**Activity:**
Your answer should be only the lines below from the one with "[705 294 44 55]" to the one with "38 28] x0.48", repeated exactly, ends included.

[Data excerpts]
====
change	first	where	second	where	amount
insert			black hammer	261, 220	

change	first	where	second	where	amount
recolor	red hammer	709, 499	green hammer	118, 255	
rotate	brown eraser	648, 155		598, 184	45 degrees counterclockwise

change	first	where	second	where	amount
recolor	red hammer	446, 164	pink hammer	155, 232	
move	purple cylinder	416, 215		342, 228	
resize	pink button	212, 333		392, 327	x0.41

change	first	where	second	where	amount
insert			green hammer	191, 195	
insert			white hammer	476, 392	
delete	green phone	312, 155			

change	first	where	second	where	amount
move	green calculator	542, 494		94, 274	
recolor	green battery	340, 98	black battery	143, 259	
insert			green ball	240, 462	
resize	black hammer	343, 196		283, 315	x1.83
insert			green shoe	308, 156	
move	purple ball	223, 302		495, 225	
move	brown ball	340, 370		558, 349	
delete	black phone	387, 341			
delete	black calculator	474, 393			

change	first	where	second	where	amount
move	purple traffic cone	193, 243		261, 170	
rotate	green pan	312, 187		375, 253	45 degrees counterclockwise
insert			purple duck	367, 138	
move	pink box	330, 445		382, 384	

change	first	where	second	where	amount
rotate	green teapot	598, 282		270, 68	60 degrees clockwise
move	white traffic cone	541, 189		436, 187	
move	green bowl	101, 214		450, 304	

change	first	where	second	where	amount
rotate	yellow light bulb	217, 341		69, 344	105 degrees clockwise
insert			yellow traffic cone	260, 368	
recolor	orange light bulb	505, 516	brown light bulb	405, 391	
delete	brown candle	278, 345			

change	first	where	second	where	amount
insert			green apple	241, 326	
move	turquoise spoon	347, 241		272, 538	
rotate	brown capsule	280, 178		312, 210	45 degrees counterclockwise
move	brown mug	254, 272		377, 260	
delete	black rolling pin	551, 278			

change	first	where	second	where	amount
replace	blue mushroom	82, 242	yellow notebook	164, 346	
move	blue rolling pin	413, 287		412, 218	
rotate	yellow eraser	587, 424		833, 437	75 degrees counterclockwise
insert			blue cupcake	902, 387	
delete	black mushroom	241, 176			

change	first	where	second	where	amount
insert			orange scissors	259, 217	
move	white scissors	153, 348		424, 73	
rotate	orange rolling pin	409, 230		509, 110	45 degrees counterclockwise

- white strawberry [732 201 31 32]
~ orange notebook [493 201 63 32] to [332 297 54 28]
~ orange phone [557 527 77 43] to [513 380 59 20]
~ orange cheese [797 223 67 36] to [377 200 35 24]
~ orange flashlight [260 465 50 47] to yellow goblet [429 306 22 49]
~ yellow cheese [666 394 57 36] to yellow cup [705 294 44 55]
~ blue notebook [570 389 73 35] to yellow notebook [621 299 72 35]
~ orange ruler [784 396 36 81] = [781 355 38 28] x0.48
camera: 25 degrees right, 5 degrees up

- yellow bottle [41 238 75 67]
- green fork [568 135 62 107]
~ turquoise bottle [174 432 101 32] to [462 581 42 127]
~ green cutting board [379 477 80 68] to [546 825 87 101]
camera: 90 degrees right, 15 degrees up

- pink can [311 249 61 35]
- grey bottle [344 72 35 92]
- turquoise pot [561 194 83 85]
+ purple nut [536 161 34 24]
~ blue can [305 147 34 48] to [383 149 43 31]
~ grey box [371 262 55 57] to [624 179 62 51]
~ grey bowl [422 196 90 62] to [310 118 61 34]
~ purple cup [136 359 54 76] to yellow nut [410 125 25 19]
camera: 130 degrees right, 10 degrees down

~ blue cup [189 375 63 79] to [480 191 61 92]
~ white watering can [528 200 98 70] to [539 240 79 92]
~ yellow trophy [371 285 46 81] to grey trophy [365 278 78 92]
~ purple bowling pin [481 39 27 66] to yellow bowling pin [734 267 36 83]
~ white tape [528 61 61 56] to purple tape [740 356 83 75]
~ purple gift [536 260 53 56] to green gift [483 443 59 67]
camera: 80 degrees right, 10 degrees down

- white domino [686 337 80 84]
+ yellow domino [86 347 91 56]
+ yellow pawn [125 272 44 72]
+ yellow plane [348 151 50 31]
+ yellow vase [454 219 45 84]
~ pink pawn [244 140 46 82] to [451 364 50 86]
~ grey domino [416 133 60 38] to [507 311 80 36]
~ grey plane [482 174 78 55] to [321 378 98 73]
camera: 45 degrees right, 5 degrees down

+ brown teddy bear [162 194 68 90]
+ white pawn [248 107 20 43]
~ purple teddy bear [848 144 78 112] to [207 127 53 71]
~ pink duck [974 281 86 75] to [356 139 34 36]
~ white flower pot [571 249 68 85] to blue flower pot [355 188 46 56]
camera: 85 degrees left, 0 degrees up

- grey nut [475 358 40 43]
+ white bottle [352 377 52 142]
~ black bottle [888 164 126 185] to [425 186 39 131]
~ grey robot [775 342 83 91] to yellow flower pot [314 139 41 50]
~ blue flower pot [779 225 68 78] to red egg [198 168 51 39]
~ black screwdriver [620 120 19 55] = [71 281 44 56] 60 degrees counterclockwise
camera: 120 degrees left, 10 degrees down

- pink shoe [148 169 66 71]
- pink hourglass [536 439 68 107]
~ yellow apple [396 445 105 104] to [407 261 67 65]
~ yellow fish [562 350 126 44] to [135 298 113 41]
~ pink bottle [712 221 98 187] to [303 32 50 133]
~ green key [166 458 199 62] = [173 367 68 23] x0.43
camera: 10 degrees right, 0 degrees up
====
**Your response:**
~ yellow cheese [666 394 57 36] to yellow cup [705 294 44 55]
~ blue notebook [570 389 73 35] to yellow notebook [621 299 72 35]
~ orange ruler [784 396 36 81] = [781 355 38 28] x0.48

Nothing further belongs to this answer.